**RECORDS FOR THE TASK**
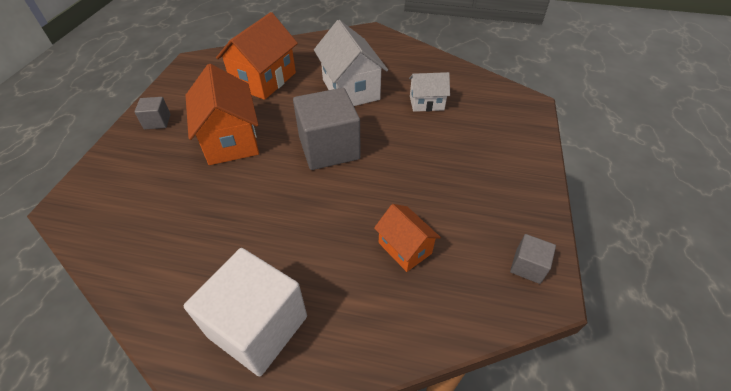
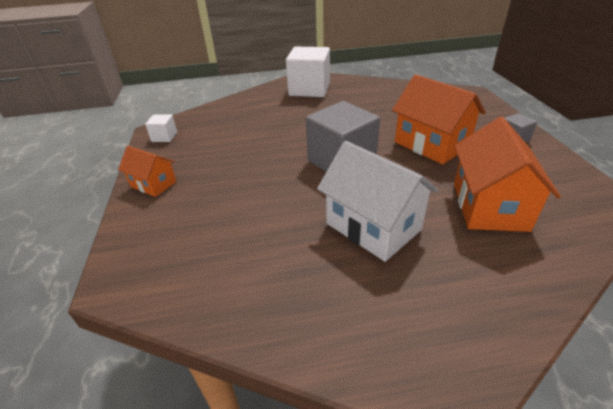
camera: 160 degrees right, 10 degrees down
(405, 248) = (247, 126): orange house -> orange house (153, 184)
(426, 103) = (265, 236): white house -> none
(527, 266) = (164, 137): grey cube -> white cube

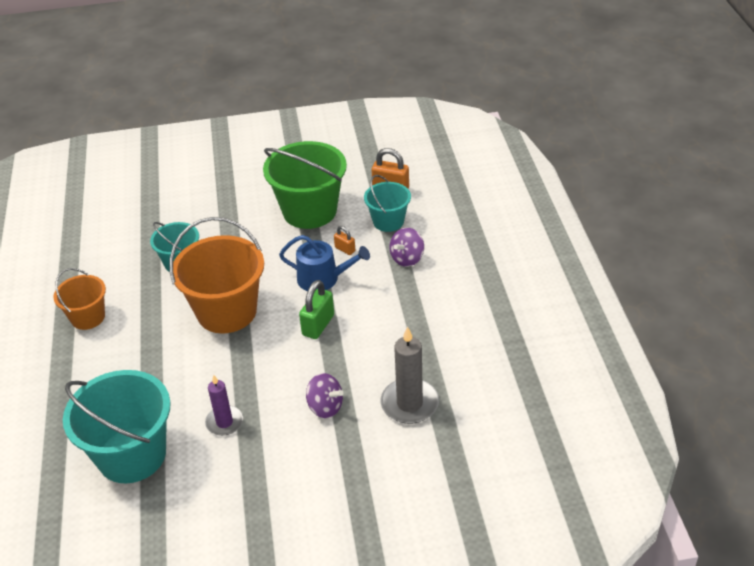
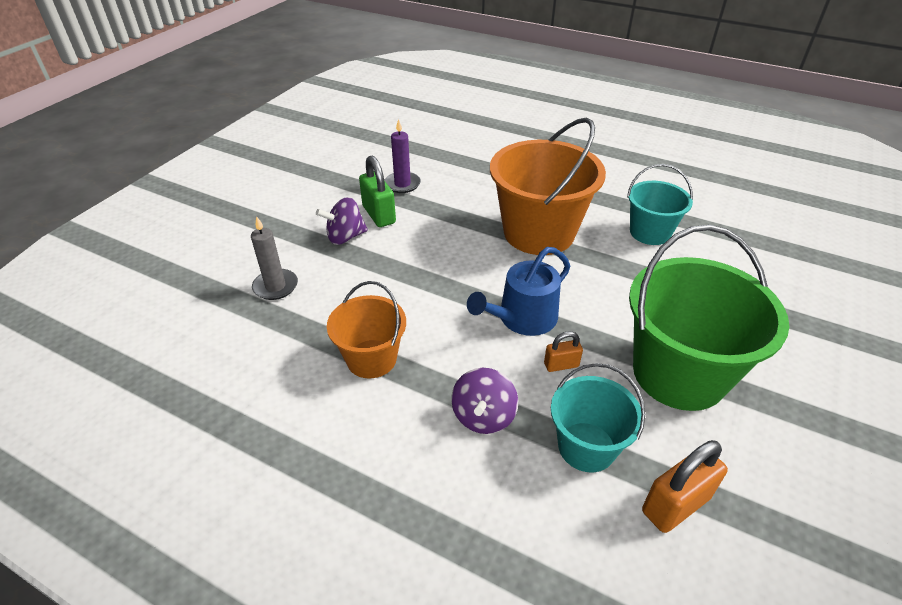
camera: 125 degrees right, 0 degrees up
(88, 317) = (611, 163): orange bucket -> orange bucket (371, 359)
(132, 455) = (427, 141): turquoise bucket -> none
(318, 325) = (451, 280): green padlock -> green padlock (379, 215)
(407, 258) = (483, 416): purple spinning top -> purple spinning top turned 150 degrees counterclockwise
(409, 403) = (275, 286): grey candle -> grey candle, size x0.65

==

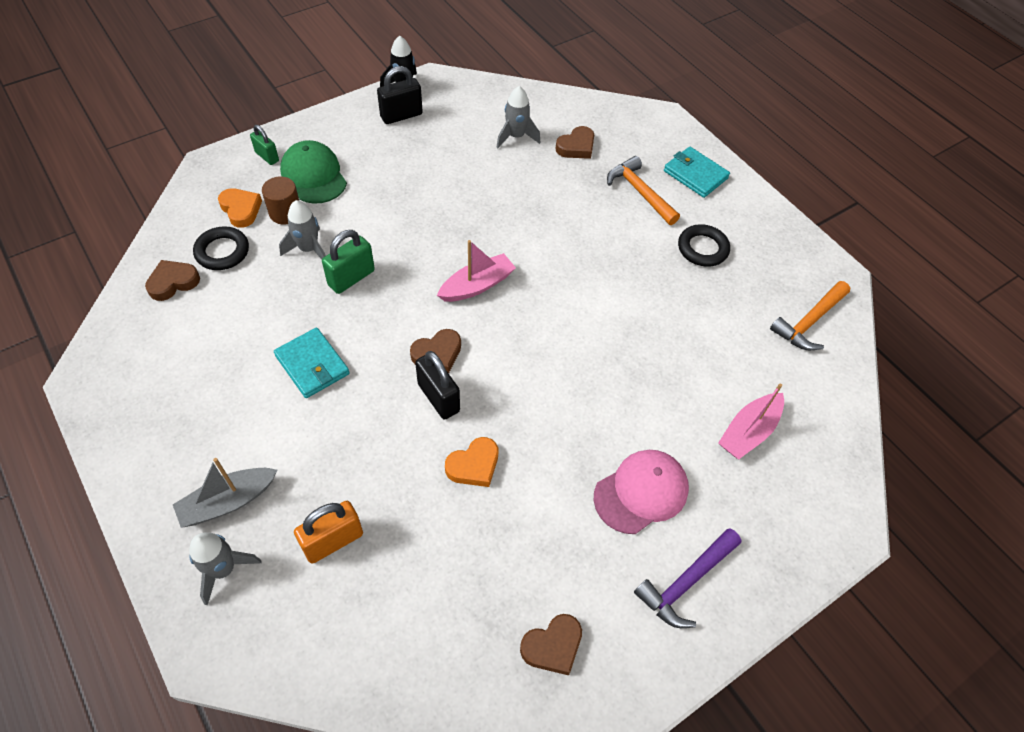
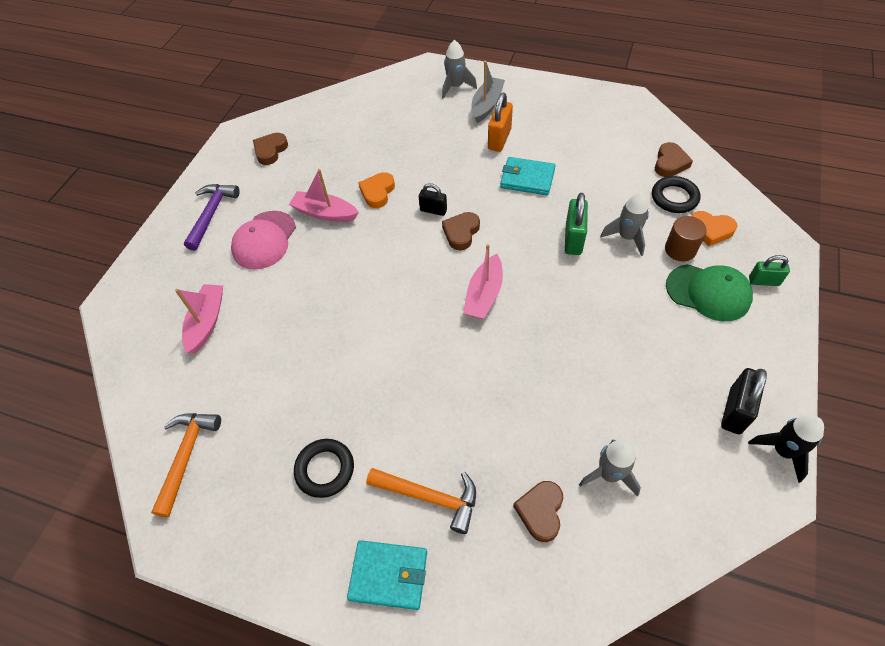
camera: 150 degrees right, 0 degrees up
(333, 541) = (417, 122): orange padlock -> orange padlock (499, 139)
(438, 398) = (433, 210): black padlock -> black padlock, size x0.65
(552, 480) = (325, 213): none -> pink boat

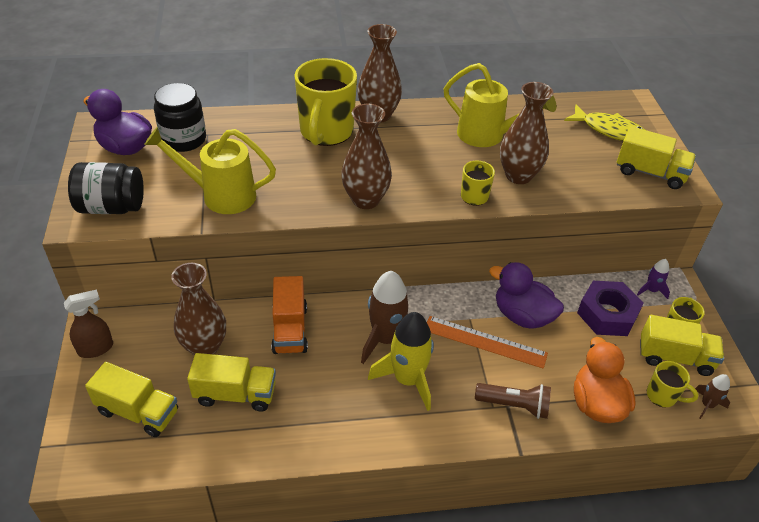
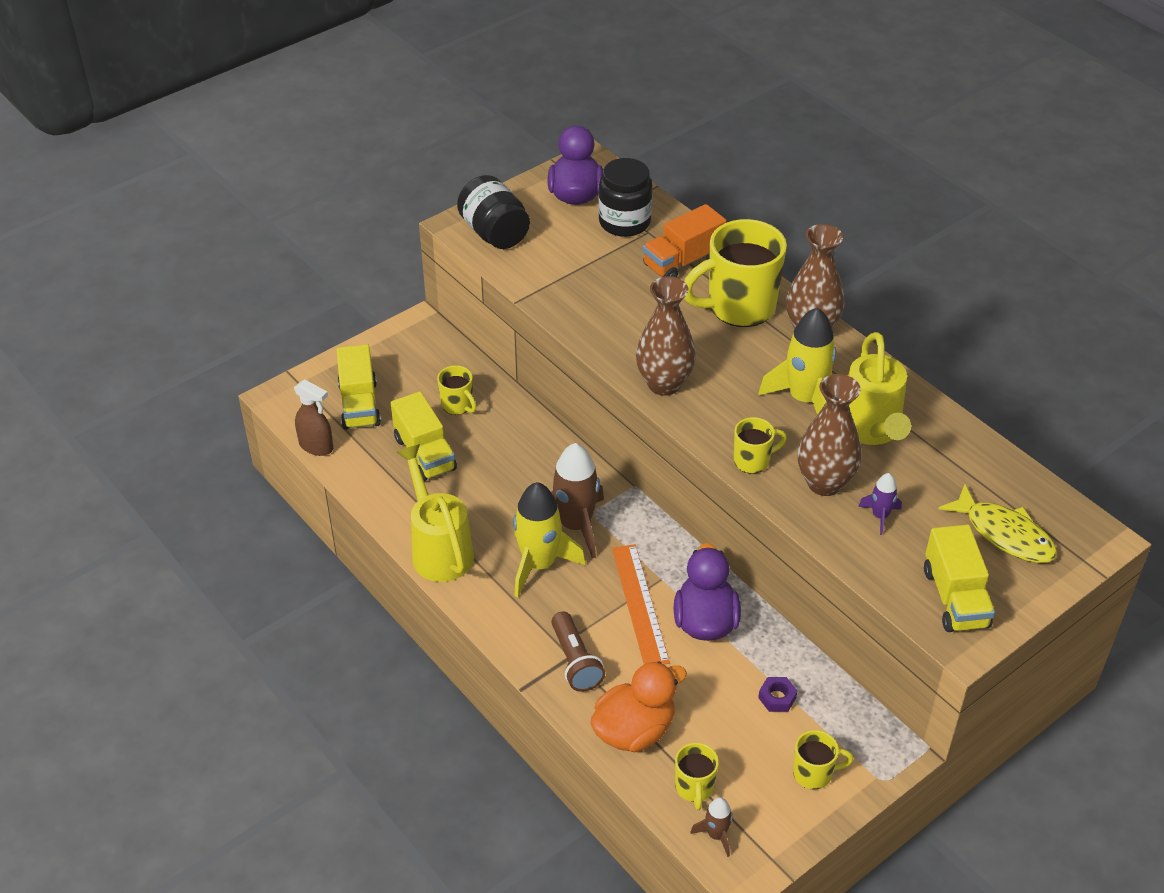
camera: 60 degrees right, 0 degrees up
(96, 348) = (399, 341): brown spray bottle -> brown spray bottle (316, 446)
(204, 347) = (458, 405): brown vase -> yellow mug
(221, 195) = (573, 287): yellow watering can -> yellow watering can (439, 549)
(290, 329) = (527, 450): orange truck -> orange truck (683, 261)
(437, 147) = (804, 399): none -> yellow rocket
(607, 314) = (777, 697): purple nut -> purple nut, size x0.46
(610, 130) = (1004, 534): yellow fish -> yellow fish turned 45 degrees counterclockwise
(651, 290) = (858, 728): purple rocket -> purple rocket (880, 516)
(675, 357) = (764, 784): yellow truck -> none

**WHAT NEEDS TO BE DONE**
What should come back is an exact copy of the lines above from the line with "(438, 398) = (433, 210): black" to the line with "(204, 347) = (458, 405): brown", both included, minus the pictures.

**ANSWER SECTION**
(438, 398) = (433, 210): black padlock -> black padlock, size x0.65
(552, 480) = (325, 213): none -> pink boat

camera: 60 degrees right, 0 degrees up
(96, 348) = (399, 341): brown spray bottle -> brown spray bottle (316, 446)
(204, 347) = (458, 405): brown vase -> yellow mug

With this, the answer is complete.